---------- RECORDS SUPPLIED

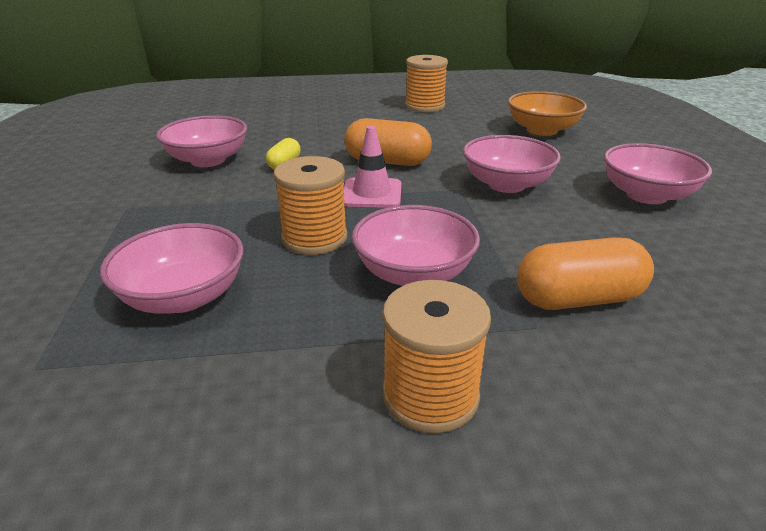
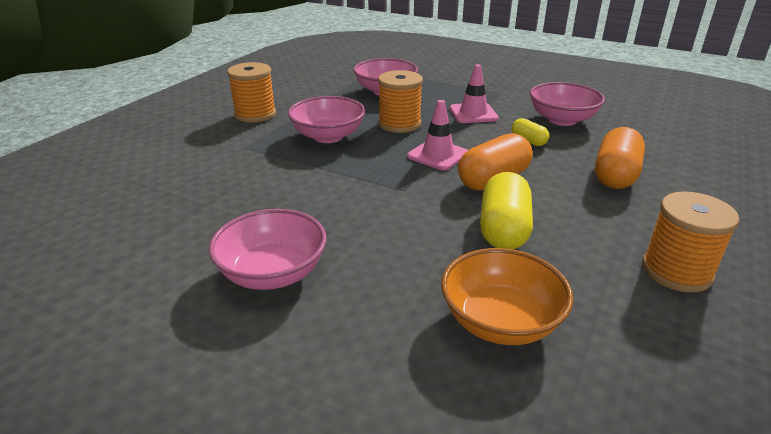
camera: 125 degrees right, 0 degrees up
pink bowl [463,135,561,193] -> none
orange capsule [517,237,654,310] -> orange capsule moved to [595,127,645,189]
none -> pink traffic cone [449,64,499,123]
none -> yellow capsule [480,172,533,249]

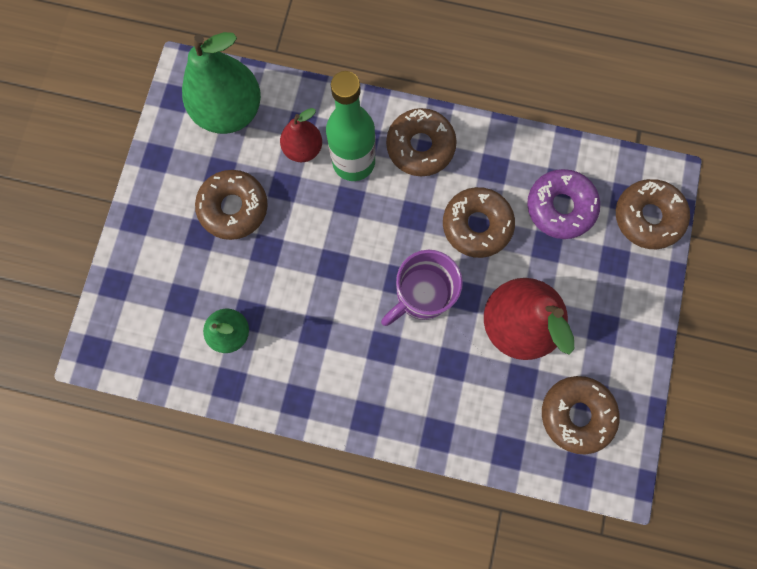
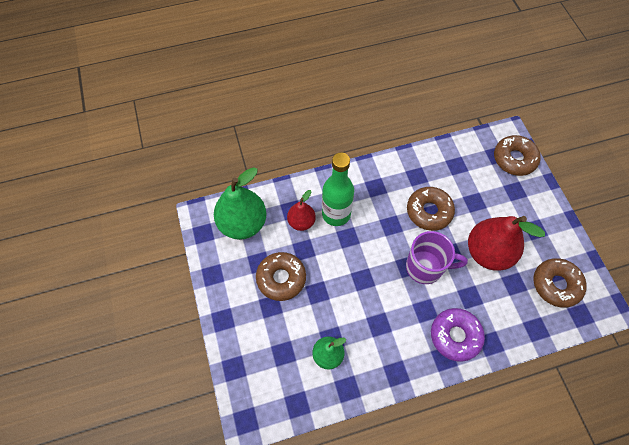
camera: 30 degrees left, 15 degrees down
purple mug [381,250,463,326] -> purple mug turned 105 degrees counterclockwise [406,231,468,284]
brown donut [386,108,457,176] -> none
purple donut [527,169,600,239] -> purple donut moved to [431,308,485,362]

--------------------

TASK TO CARRY OUT
Repeat the material above in full and unchanged, minus its images.

SOLVED EXERCISE
camera: 125 degrees right, 0 degrees up
pink bowl [463,135,561,193] -> none
orange capsule [517,237,654,310] -> orange capsule moved to [595,127,645,189]
none -> pink traffic cone [449,64,499,123]
none -> yellow capsule [480,172,533,249]

camera: 30 degrees left, 15 degrees down
purple mug [381,250,463,326] -> purple mug turned 105 degrees counterclockwise [406,231,468,284]
brown donut [386,108,457,176] -> none
purple donut [527,169,600,239] -> purple donut moved to [431,308,485,362]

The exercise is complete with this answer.